**What to work on:**
Take the line with "R4: 62k (+5V, BTN) -> 6.8k (+5V, BTN)" and every line after it in the data. Transcribe them exactly, through the last.

[Items from a data source]
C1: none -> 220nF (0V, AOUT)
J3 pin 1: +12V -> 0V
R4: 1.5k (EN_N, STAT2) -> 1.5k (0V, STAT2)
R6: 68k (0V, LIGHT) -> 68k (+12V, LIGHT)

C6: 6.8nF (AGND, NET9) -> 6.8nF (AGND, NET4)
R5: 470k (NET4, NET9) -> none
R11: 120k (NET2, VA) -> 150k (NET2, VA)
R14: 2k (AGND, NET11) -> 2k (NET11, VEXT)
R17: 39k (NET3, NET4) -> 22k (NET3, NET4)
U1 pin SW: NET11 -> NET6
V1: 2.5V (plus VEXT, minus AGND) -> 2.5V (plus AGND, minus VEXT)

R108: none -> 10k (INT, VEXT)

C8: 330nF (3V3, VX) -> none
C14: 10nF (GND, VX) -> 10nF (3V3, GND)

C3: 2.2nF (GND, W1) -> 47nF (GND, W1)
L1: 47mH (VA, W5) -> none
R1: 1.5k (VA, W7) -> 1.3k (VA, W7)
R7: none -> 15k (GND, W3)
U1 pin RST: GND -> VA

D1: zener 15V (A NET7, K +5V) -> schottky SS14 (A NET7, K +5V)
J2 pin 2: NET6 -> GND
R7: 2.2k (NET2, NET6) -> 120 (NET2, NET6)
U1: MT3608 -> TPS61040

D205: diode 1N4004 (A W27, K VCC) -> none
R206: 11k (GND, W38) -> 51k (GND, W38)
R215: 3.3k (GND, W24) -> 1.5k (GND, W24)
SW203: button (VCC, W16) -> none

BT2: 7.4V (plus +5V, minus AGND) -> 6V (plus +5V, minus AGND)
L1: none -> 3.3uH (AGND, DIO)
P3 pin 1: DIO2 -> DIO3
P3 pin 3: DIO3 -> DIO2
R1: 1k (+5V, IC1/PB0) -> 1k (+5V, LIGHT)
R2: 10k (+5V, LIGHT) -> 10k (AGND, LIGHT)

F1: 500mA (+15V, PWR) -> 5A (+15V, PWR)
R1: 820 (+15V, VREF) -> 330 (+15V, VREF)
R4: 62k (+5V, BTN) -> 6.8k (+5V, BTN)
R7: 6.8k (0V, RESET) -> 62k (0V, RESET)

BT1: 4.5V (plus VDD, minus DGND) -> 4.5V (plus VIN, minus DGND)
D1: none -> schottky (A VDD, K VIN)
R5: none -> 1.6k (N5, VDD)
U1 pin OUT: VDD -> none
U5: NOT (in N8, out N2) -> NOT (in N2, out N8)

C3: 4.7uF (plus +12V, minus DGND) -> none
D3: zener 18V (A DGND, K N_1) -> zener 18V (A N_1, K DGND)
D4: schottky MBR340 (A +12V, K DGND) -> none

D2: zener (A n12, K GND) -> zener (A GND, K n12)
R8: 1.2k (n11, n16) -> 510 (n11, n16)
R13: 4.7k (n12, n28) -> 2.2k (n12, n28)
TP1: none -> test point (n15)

**Answer for the task:**
R4: 62k (+5V, BTN) -> 6.8k (+5V, BTN)
R7: 6.8k (0V, RESET) -> 62k (0V, RESET)

BT1: 4.5V (plus VDD, minus DGND) -> 4.5V (plus VIN, minus DGND)
D1: none -> schottky (A VDD, K VIN)
R5: none -> 1.6k (N5, VDD)
U1 pin OUT: VDD -> none
U5: NOT (in N8, out N2) -> NOT (in N2, out N8)

C3: 4.7uF (plus +12V, minus DGND) -> none
D3: zener 18V (A DGND, K N_1) -> zener 18V (A N_1, K DGND)
D4: schottky MBR340 (A +12V, K DGND) -> none

D2: zener (A n12, K GND) -> zener (A GND, K n12)
R8: 1.2k (n11, n16) -> 510 (n11, n16)
R13: 4.7k (n12, n28) -> 2.2k (n12, n28)
TP1: none -> test point (n15)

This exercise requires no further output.